연습 목표: 아래 기록에서 "closer"라는 단어가 들어 있는 줄을 모두 찾아 한 줄도 빠짐없이 옮겨 적으세요.

주어진 자료:
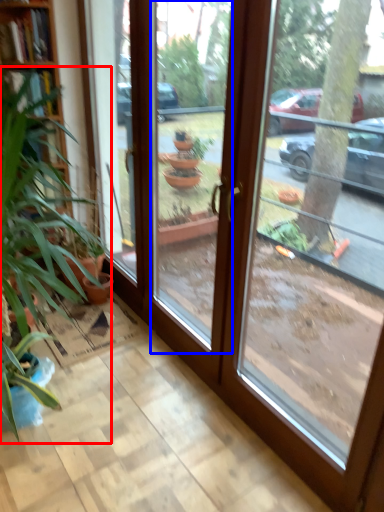
Question: Among these objects, which one is farthest to the camera, houseplant (highlighted by a red box) or window (highlighted by a blue box)?

Choices:
 (A) houseplant
 (B) window

Answer: (A)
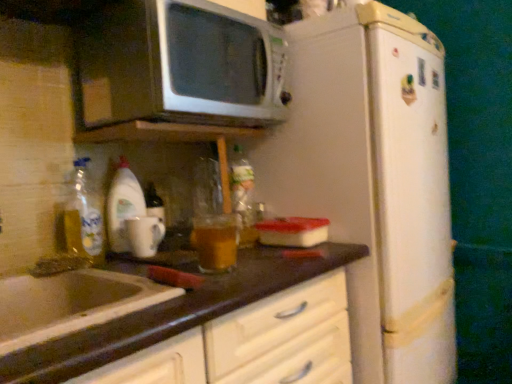
Question: Is the depth of translucent plastic bottle at center greater than that of white matte refrigerator at center-right?

Choices:
 (A) yes
 (B) no

Answer: (A)

Question: Is white matte refrigerator at center-right at the back of translucent plastic bottle at center?

Choices:
 (A) yes
 (B) no

Answer: (B)

Question: Does translucent plastic bottle at center have a smaller size compared to white matte refrigerator at center-right?

Choices:
 (A) no
 (B) yes

Answer: (B)

Question: Could you tell me if translucent plastic bottle at center is turned towards white matte refrigerator at center-right?

Choices:
 (A) yes
 (B) no

Answer: (B)

Question: Is translucent plastic bottle at center next to white matte refrigerator at center-right?

Choices:
 (A) no
 (B) yes

Answer: (A)

Question: Is point (216, 289) positioned closer to the camera than point (128, 177)?

Choices:
 (A) closer
 (B) farther

Answer: (A)

Question: Relative to translucent glass mug at left, is brown laminate countertop at lower center in front or behind?

Choices:
 (A) behind
 (B) front

Answer: (B)

Question: Would you say brown laminate countertop at lower center is to the left or to the right of translucent glass mug at left in the picture?

Choices:
 (A) left
 (B) right

Answer: (B)

Question: From the image's perspective, is brown laminate countertop at lower center above or below translucent glass mug at left?

Choices:
 (A) above
 (B) below

Answer: (B)

Question: Considering the positions of white matte refrigerator at center-right and white glossy mug at left in the image, is white matte refrigerator at center-right wider or thinner than white glossy mug at left?

Choices:
 (A) thin
 (B) wide

Answer: (B)

Question: From a real-world perspective, is white matte refrigerator at center-right positioned above or below white glossy mug at left?

Choices:
 (A) above
 (B) below

Answer: (B)

Question: Is point (296, 210) closer or farther from the camera than point (132, 218)?

Choices:
 (A) farther
 (B) closer

Answer: (A)

Question: Is white matte refrigerator at center-right situated inside white glossy mug at left or outside?

Choices:
 (A) inside
 (B) outside

Answer: (B)

Question: In terms of height, does white glossy mug at left look taller or shorter compared to translucent glass mug at left?

Choices:
 (A) short
 (B) tall

Answer: (A)

Question: In the image, is white glossy mug at left on the left side or the right side of translucent glass mug at left?

Choices:
 (A) left
 (B) right

Answer: (B)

완성한 답:
Question: Is point (216, 289) positioned closer to the camera than point (128, 177)?
 (A) closer
Question: Is point (296, 210) closer or farther from the camera than point (132, 218)?
 (B) closer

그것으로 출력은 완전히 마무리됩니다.